• **REQUIRED WORK**
Beginning at the line containing "(697, 611) = (499, 435): green pot -> none", output every line to the end of the data below exactly as it appears.

• **SOURCE DATA**
________
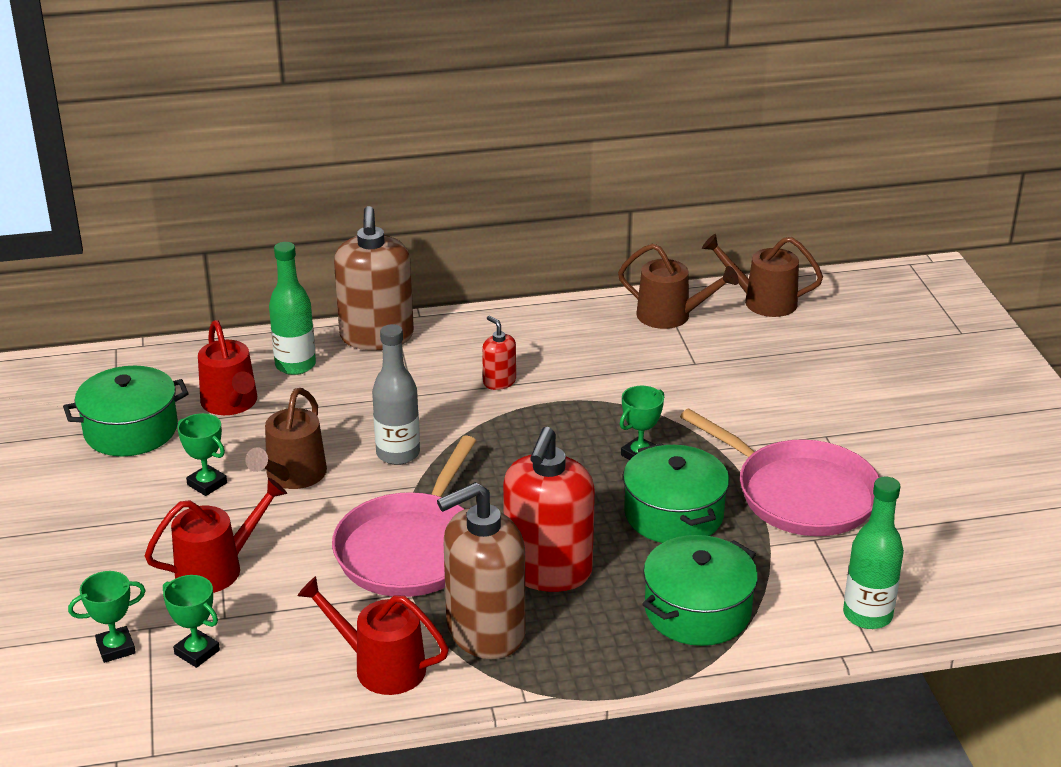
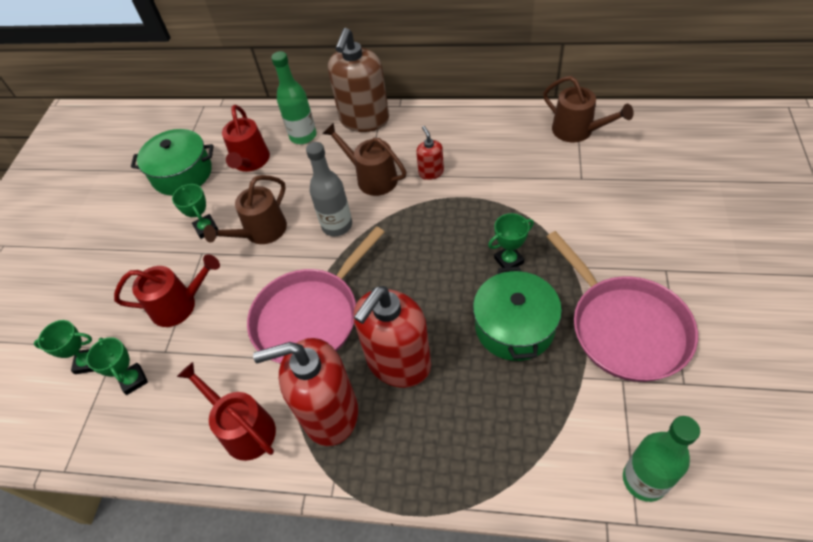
camera: 25 degrees right, 20 degrees up
(485, 631) = (329, 413): brown soap dispenser -> red soap dispenser
(697, 611) = (499, 435): green pot -> none
(763, 301) = (654, 127): brown watering can -> brown watering can (372, 178)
________
• **REPLY TO THE EXERCISE**
(697, 611) = (499, 435): green pot -> none
(763, 301) = (654, 127): brown watering can -> brown watering can (372, 178)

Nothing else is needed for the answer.